SOURCE MATERIAL ::

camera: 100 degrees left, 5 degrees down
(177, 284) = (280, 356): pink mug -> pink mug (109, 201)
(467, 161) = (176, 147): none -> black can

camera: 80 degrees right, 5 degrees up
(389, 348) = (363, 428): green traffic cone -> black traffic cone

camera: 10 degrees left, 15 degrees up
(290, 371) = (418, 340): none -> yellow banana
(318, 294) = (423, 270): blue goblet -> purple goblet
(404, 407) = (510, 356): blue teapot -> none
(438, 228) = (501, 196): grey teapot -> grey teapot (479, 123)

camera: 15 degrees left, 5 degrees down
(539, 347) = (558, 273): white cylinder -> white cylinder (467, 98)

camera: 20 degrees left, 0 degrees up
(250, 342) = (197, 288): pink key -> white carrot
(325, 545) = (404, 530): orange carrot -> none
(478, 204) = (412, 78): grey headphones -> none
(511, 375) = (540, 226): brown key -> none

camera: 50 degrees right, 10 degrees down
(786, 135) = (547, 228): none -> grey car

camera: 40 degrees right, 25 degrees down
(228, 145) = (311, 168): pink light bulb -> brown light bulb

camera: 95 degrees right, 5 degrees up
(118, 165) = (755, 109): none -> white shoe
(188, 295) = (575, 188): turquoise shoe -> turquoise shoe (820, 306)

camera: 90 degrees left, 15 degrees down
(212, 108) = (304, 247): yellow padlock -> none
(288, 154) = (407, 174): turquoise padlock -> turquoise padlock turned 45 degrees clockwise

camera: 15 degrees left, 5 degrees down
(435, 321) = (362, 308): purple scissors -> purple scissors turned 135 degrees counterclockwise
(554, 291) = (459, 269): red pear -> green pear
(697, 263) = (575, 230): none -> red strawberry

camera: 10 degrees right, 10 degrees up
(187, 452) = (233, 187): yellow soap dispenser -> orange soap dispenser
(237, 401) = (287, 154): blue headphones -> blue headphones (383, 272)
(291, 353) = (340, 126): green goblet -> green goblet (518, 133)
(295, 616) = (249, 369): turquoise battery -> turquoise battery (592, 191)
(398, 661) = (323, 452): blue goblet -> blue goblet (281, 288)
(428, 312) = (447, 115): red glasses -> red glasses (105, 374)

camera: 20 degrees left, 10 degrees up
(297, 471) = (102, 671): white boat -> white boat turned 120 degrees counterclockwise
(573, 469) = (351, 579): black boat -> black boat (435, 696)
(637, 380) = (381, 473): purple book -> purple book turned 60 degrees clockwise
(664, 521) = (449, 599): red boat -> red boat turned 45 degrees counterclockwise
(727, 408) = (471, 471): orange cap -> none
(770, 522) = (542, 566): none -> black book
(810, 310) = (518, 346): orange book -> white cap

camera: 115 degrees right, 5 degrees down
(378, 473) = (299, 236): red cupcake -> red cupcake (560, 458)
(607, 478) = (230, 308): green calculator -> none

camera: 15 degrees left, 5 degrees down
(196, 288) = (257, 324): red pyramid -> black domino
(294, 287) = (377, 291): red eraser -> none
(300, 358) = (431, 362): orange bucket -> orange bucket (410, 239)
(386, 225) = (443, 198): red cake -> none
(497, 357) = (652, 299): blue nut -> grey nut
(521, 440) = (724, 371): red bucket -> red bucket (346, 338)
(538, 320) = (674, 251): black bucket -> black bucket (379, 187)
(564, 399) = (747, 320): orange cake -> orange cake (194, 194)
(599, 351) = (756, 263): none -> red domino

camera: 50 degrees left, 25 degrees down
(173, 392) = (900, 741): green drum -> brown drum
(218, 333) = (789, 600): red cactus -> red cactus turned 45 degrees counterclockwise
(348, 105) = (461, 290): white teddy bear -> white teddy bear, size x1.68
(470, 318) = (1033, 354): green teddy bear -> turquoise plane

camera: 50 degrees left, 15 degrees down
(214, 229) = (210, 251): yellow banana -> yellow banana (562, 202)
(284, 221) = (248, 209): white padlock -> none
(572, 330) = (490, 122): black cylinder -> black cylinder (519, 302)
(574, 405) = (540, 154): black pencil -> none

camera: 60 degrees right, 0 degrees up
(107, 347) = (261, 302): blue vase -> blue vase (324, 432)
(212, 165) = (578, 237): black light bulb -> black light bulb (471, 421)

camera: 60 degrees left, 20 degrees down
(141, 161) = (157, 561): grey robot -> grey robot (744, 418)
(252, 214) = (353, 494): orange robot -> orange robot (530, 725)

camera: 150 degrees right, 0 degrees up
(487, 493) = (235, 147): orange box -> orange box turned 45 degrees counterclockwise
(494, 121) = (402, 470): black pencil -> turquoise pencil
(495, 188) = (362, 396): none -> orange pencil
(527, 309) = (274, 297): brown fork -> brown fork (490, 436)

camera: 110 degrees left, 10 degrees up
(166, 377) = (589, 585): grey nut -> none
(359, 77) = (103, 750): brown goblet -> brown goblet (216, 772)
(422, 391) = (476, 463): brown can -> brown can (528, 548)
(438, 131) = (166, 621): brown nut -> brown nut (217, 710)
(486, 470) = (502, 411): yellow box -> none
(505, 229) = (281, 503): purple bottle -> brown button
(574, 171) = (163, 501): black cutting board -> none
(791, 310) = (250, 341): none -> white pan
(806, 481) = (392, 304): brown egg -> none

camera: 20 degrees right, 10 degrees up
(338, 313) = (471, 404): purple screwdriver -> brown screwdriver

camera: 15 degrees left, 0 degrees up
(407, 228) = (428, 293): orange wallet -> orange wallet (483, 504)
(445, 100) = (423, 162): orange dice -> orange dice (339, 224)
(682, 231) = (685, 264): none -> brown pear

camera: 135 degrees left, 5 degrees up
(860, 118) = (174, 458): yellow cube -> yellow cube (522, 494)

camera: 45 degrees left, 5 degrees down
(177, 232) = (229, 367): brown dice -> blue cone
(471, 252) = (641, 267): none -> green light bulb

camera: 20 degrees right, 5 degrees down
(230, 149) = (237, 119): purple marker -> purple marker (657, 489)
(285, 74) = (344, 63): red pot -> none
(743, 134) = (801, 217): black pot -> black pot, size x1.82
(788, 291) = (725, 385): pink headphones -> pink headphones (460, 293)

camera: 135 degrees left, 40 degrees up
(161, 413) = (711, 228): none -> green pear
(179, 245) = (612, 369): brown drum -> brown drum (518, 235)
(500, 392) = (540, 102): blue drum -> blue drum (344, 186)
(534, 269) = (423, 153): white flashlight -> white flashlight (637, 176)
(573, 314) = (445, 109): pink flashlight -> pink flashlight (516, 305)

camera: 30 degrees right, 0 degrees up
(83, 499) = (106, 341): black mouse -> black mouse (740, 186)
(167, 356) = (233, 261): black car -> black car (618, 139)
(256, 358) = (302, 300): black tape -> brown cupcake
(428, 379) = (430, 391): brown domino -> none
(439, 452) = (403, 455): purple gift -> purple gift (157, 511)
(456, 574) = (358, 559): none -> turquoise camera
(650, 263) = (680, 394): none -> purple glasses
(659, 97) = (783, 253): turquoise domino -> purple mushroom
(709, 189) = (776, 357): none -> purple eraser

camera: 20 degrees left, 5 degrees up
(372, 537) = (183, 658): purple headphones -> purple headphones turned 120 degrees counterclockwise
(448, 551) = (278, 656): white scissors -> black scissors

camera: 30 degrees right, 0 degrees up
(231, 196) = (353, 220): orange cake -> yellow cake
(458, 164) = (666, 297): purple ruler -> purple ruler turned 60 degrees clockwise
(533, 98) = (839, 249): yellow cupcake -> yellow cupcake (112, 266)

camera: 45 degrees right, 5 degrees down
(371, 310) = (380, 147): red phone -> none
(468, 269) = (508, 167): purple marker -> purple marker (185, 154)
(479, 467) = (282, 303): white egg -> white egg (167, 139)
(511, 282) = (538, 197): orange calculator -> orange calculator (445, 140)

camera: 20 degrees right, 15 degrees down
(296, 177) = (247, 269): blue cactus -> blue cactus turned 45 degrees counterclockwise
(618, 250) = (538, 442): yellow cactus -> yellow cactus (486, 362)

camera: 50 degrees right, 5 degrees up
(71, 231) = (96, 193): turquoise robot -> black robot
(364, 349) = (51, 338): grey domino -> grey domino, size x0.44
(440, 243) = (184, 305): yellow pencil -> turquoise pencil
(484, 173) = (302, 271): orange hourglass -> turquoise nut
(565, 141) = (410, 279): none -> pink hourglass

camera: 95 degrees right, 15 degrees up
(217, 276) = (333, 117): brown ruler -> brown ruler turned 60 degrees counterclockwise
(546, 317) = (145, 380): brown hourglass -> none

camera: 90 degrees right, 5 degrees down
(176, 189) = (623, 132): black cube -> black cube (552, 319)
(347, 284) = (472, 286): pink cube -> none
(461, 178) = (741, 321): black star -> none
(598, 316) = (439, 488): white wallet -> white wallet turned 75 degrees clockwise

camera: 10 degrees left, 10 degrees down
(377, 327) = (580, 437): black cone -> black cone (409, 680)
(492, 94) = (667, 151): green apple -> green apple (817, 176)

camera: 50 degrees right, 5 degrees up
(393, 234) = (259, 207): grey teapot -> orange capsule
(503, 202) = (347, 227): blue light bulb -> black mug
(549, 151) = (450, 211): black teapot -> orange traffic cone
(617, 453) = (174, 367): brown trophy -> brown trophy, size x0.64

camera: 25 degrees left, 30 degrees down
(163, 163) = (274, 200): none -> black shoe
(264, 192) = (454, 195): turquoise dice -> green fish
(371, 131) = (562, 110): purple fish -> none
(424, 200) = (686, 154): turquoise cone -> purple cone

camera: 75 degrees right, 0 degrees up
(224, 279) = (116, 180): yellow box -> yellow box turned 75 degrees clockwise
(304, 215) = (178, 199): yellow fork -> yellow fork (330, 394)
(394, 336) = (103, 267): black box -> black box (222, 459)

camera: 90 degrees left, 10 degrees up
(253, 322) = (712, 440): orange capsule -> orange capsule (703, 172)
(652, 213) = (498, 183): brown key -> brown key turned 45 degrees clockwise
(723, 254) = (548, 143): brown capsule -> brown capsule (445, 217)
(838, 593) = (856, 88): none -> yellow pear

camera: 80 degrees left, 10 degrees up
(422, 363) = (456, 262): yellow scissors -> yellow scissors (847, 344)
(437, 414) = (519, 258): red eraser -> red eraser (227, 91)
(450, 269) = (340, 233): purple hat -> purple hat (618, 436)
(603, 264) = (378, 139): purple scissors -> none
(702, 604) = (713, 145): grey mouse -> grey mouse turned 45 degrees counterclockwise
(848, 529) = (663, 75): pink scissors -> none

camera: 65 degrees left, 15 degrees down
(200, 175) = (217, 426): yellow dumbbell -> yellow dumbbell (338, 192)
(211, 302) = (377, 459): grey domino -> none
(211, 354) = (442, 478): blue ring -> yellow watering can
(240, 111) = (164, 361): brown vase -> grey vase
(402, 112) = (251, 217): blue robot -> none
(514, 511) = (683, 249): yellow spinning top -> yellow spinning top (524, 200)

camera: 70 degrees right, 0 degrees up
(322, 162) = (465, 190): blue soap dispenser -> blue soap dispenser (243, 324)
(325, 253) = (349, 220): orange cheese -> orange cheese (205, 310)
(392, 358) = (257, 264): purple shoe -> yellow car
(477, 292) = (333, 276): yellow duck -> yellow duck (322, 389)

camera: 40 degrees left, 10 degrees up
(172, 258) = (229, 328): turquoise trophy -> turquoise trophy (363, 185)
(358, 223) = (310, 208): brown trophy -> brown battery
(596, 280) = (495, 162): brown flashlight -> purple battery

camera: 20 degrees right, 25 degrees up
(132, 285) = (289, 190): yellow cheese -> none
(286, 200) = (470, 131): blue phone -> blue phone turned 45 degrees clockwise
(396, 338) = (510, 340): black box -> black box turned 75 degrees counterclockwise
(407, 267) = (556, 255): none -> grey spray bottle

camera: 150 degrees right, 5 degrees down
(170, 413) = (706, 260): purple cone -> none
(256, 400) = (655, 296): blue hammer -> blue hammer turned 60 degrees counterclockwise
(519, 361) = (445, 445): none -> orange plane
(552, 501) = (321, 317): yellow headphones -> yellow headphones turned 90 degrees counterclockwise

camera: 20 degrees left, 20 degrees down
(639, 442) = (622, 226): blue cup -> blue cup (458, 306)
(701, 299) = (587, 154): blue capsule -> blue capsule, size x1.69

REQUIRED ACTION ::
Out of the data above, give again only the lines starting at the one holding "(372, 537) = (183, 658): purple" and ending at the one holding "camera: 45 degrees right, 5 degrees down", unchanged.

TASK ANSWER ::
(372, 537) = (183, 658): purple headphones -> purple headphones turned 120 degrees counterclockwise
(448, 551) = (278, 656): white scissors -> black scissors

camera: 30 degrees right, 0 degrees up
(231, 196) = (353, 220): orange cake -> yellow cake
(458, 164) = (666, 297): purple ruler -> purple ruler turned 60 degrees clockwise
(533, 98) = (839, 249): yellow cupcake -> yellow cupcake (112, 266)

camera: 45 degrees right, 5 degrees down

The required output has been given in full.